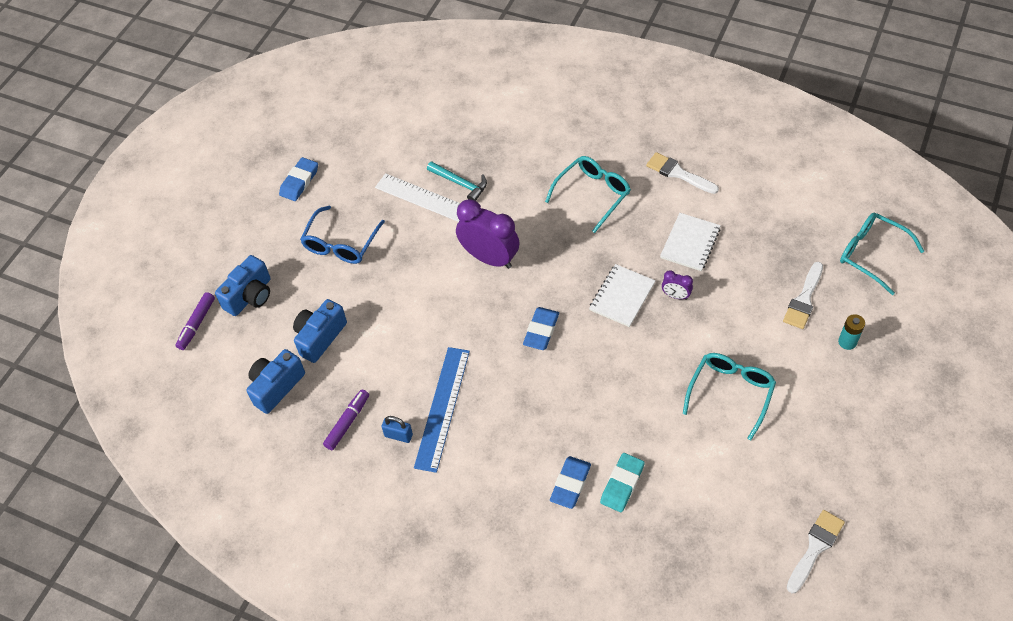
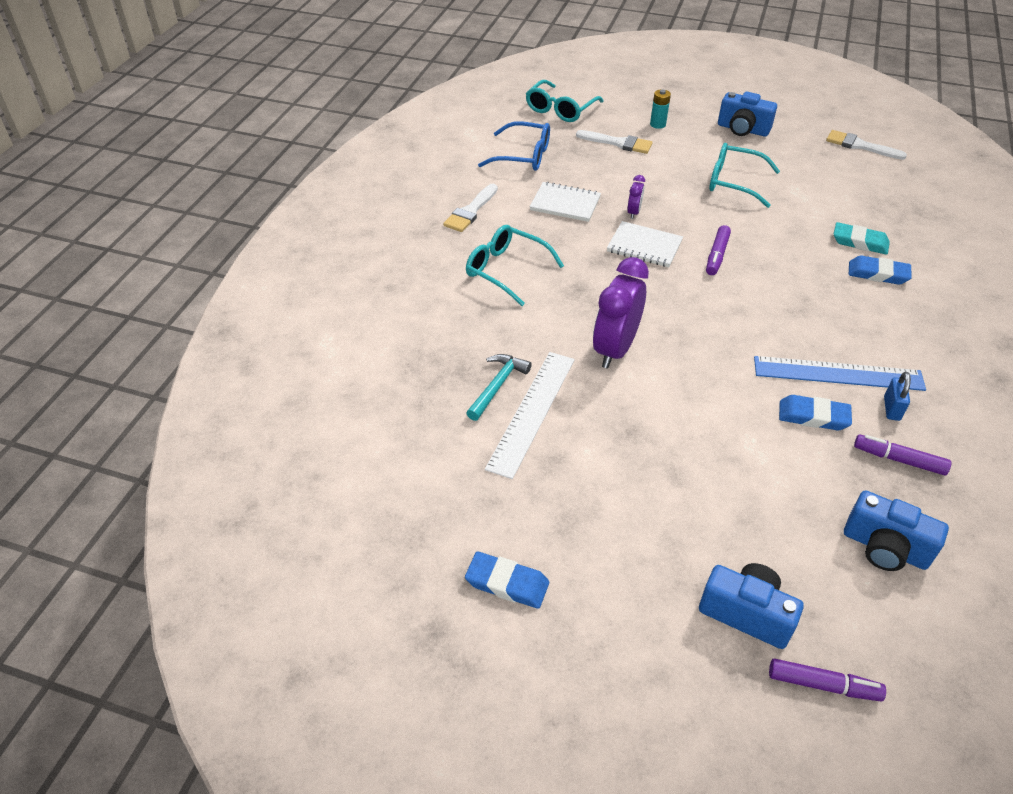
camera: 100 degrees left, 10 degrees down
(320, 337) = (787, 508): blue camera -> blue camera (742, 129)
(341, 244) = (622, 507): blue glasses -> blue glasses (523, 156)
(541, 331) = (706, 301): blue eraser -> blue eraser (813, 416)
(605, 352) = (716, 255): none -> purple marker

---

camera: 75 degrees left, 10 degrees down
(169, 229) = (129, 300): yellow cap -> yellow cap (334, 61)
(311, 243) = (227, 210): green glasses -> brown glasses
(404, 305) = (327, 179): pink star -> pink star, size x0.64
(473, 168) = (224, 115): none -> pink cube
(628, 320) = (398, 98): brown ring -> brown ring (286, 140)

- **Work instructions**
Retype, exactly and in full, the lines above from the one containing "(341, 244) = (622, 507): blue" through the one containing "(605, 352) = (716, 255): none".

- **Answer for this exercise**
(341, 244) = (622, 507): blue glasses -> blue glasses (523, 156)
(541, 331) = (706, 301): blue eraser -> blue eraser (813, 416)
(605, 352) = (716, 255): none -> purple marker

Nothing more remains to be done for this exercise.